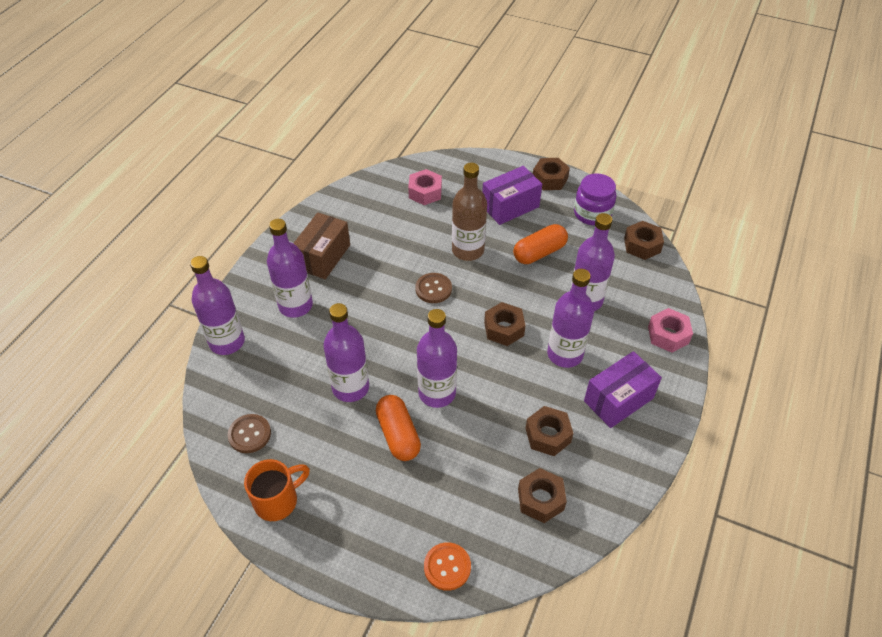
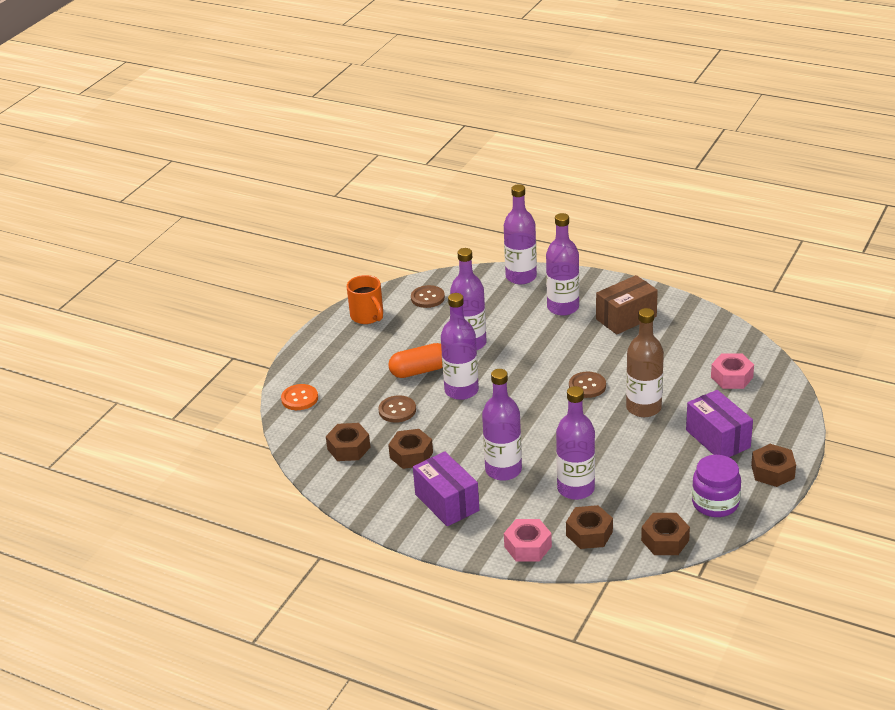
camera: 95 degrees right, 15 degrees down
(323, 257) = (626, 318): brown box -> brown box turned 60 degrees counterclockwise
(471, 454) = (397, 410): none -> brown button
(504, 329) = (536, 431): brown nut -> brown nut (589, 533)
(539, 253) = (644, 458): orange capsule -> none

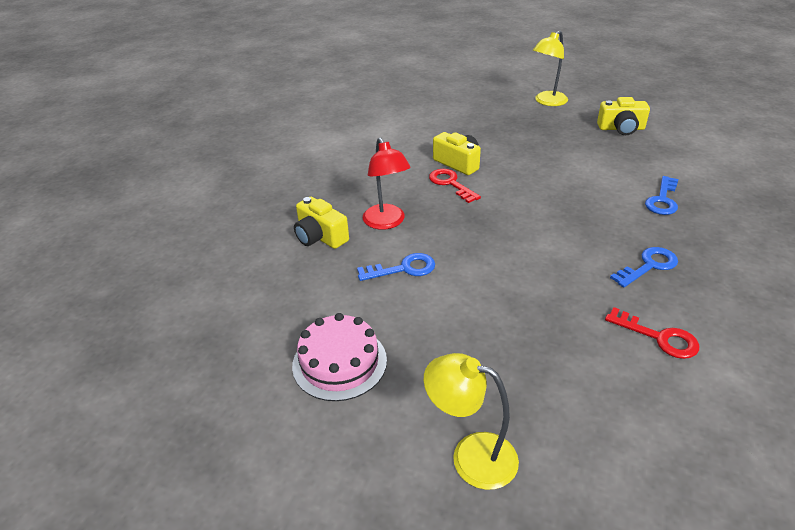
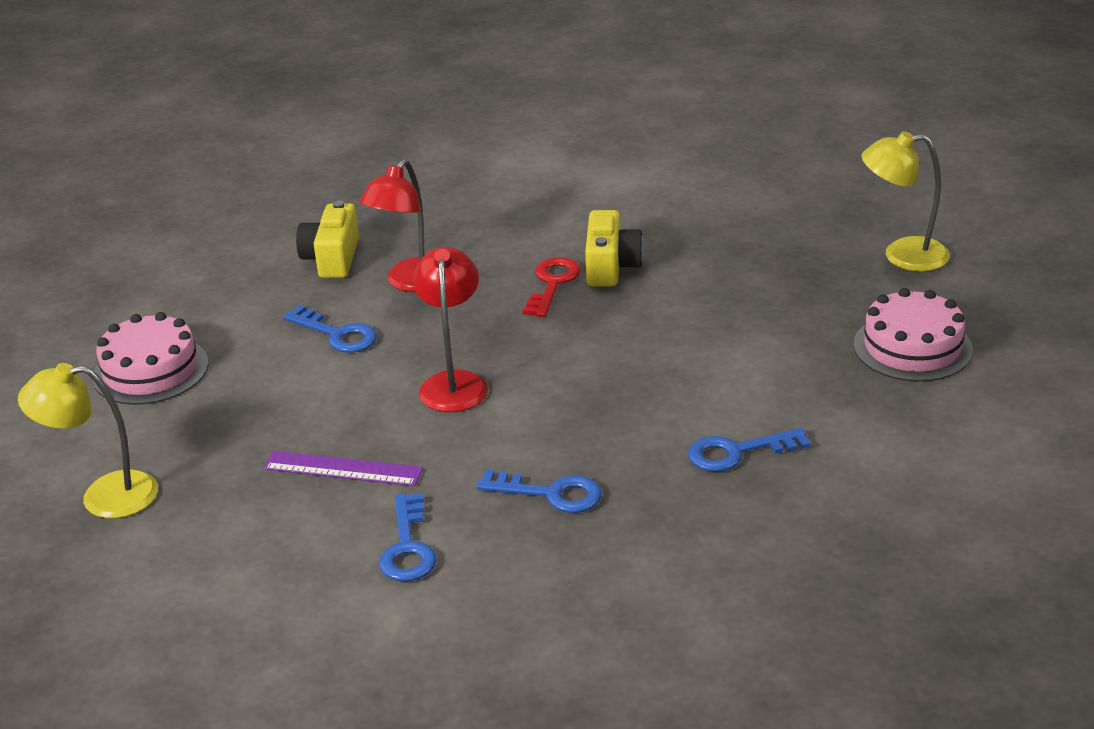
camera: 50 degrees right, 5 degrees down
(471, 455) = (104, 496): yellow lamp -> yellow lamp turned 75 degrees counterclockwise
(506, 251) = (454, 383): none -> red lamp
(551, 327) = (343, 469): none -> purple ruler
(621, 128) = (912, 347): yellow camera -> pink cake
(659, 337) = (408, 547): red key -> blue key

...

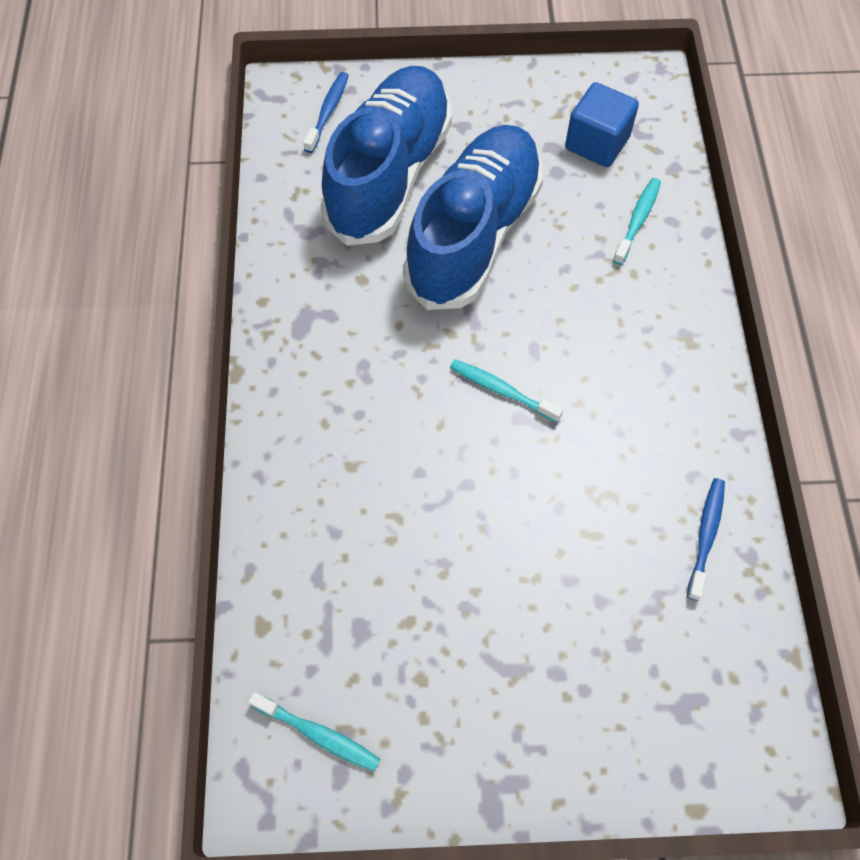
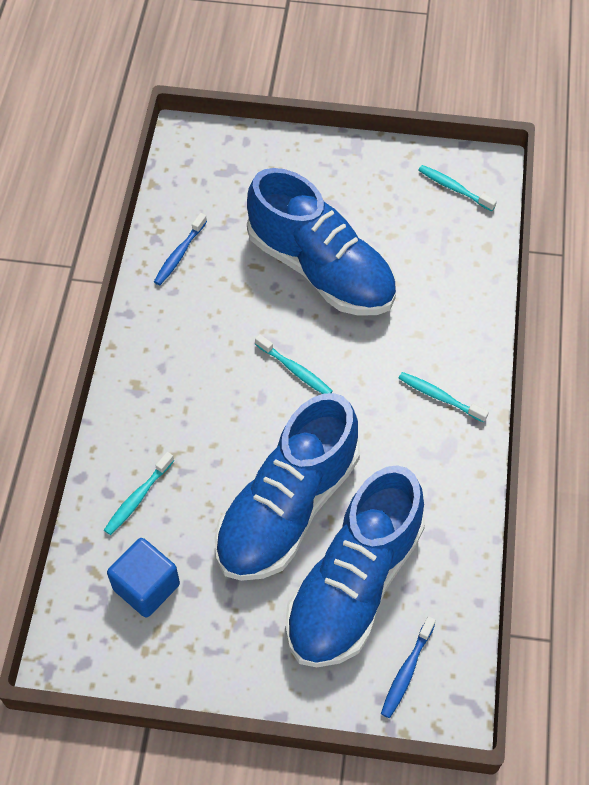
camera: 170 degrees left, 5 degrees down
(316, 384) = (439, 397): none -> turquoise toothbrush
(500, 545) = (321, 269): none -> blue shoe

● **Work request**
Return all lines from the material that contain "degrees".

● **Exercise response**
camera: 95 degrees right, 15 degrees down
(323, 257) = (626, 318): brown box -> brown box turned 60 degrees counterclockwise
camera: 50 degrees right, 5 degrees down
(471, 455) = (104, 496): yellow lamp -> yellow lamp turned 75 degrees counterclockwise
camera: 170 degrees left, 5 degrees down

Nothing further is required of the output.